EXERCISE DESCRIPTION — The answer must consist of every line below that contains the word "scaled".

START DATASET EXCERPT

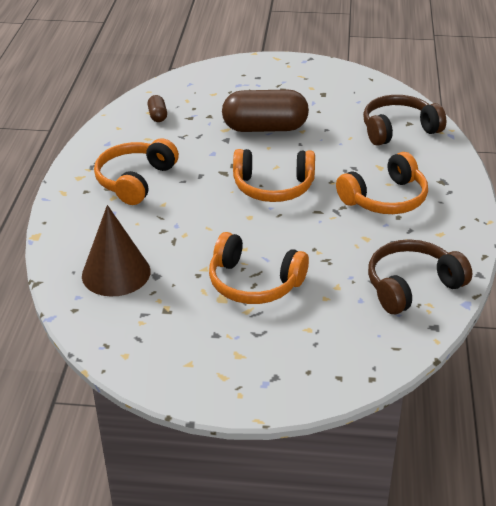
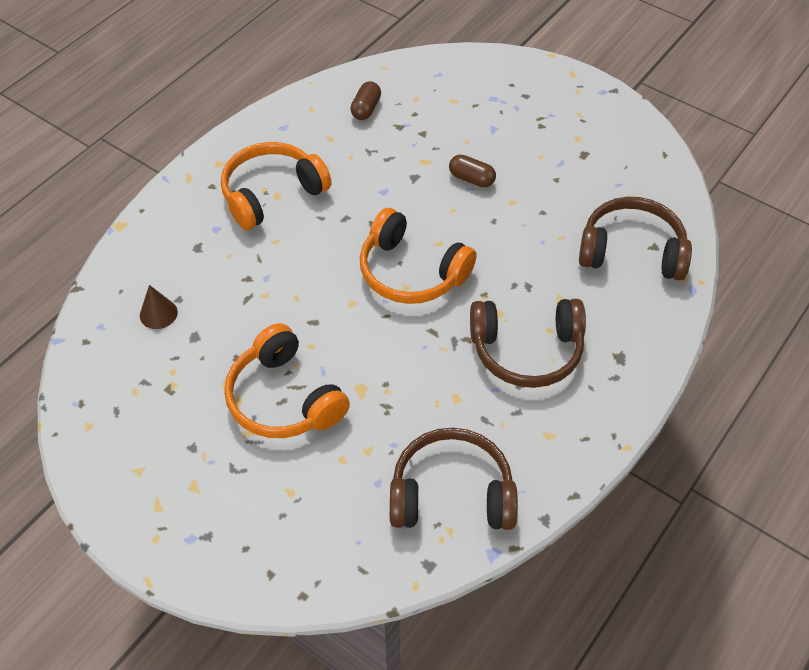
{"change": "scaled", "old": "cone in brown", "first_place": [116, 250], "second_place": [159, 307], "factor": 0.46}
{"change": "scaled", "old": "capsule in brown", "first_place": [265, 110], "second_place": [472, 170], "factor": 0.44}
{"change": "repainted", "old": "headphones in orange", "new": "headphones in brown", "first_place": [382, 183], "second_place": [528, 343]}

END DATASET EXCERPT

EXERCISE SOLUTION —
{"change": "scaled", "old": "cone in brown", "first_place": [116, 250], "second_place": [159, 307], "factor": 0.46}
{"change": "scaled", "old": "capsule in brown", "first_place": [265, 110], "second_place": [472, 170], "factor": 0.44}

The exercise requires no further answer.